Action item: For the records below, reproduce exactly the line that contains "J3 pin 1: N_18 -> COM" and all subsequent lines, with nothing left out and nothing added.

Difference listings
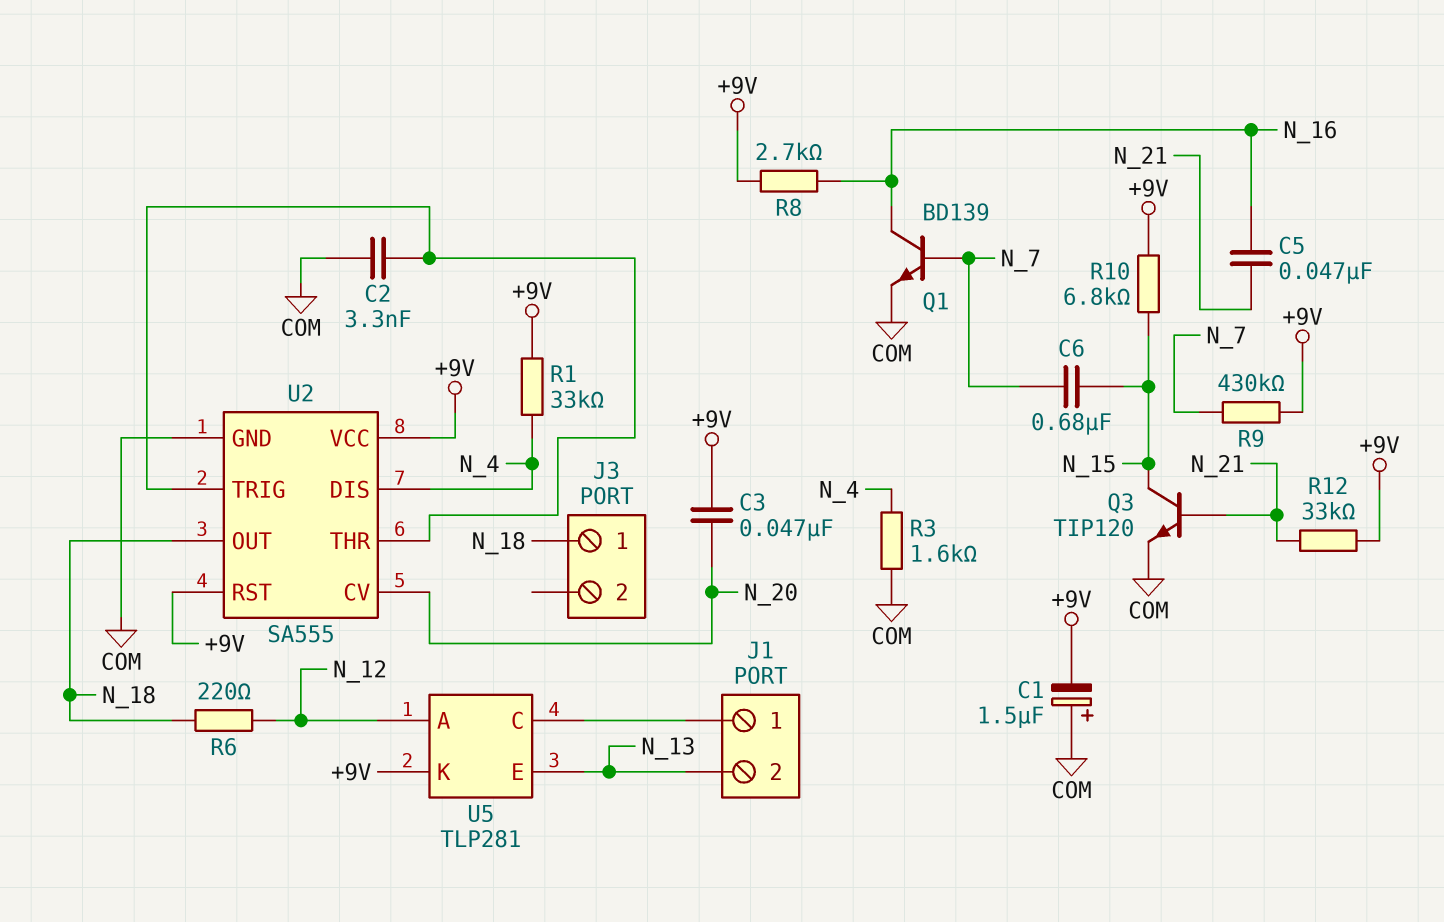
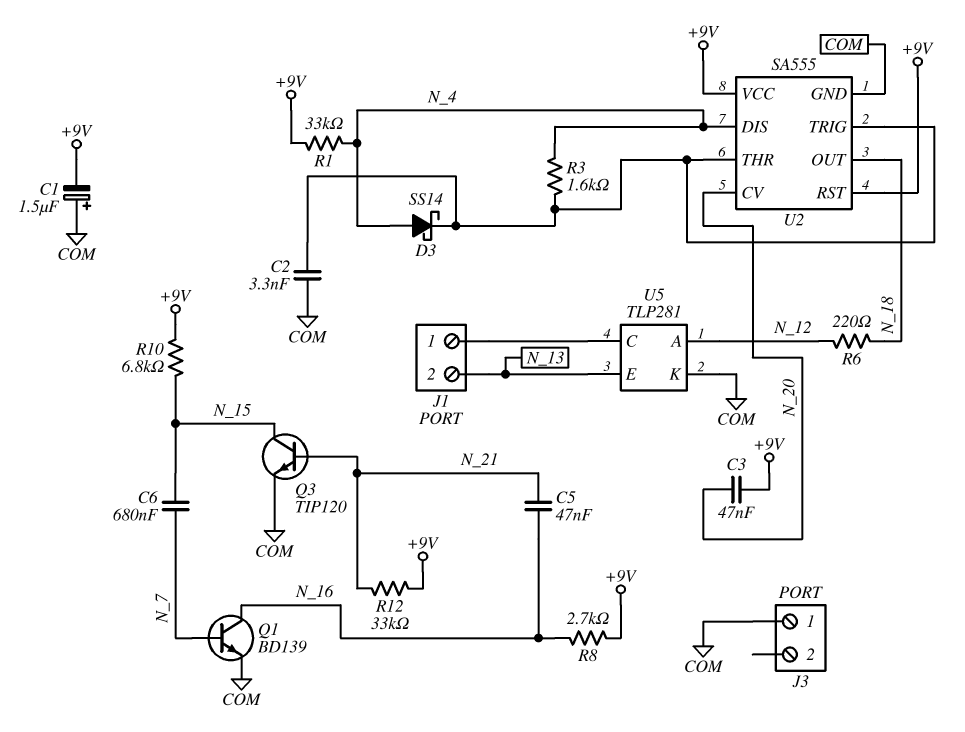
D3: none -> schottky SS14 (A N_4, K U2/THR)
J3 pin 1: N_18 -> COM
R3: 1.6k (COM, N_4) -> 1.6k (N_4, U2/THR)
R9: 430k (+9V, N_7) -> none
U5 pin K: +9V -> COM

Task result:
J3 pin 1: N_18 -> COM
R3: 1.6k (COM, N_4) -> 1.6k (N_4, U2/THR)
R9: 430k (+9V, N_7) -> none
U5 pin K: +9V -> COM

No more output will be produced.